**** Список записей ****

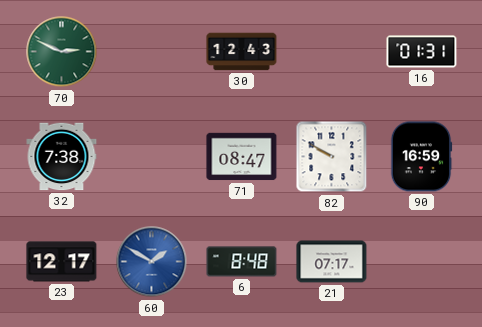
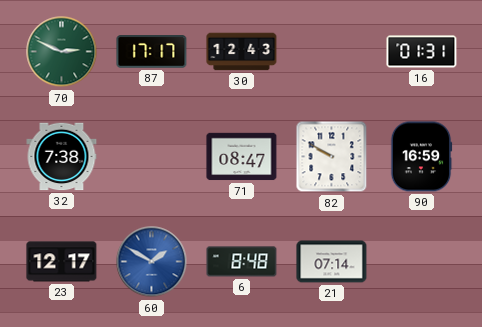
87: none -> 17:17
21: 07:17 -> 07:14
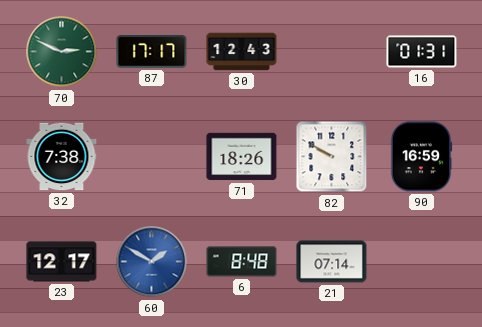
71: 08:47 -> 18:26
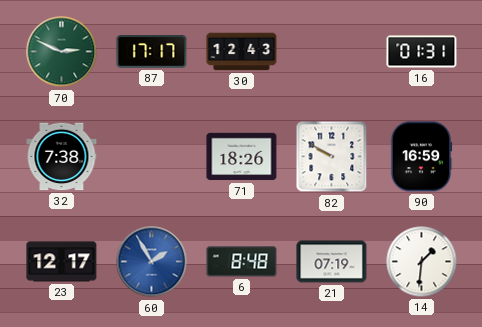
60: 1:50 -> 1:55
21: 07:14 -> 07:19
14: none -> 1:31
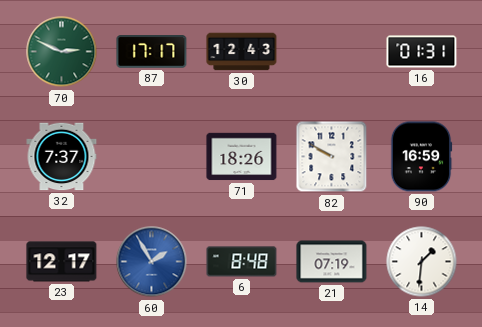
32: 7:38 -> 7:37
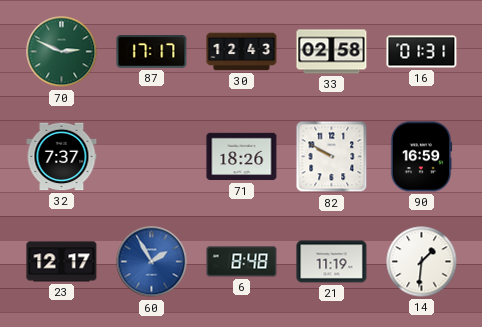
33: none -> 02:58
21: 07:19 -> 11:19
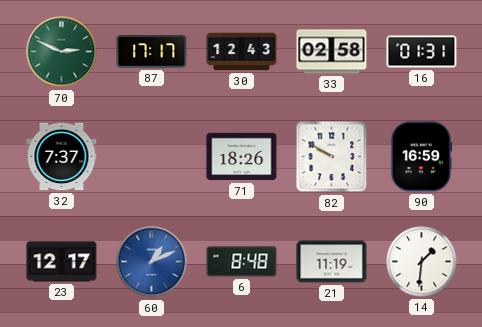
60: 1:55 -> 1:11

****

Перепечатайте материал без изменений, начиная со строки, содержащей «71: 08:47 -> 18:26», и до самого конца материала, включая обе крайние строки. Изображения в ответ не включайте.

» **Ответ**
71: 08:47 -> 18:26
60: 1:50 -> 1:55
21: 07:14 -> 07:19
14: none -> 1:31
32: 7:38 -> 7:37
33: none -> 02:58
21: 07:19 -> 11:19
60: 1:55 -> 1:11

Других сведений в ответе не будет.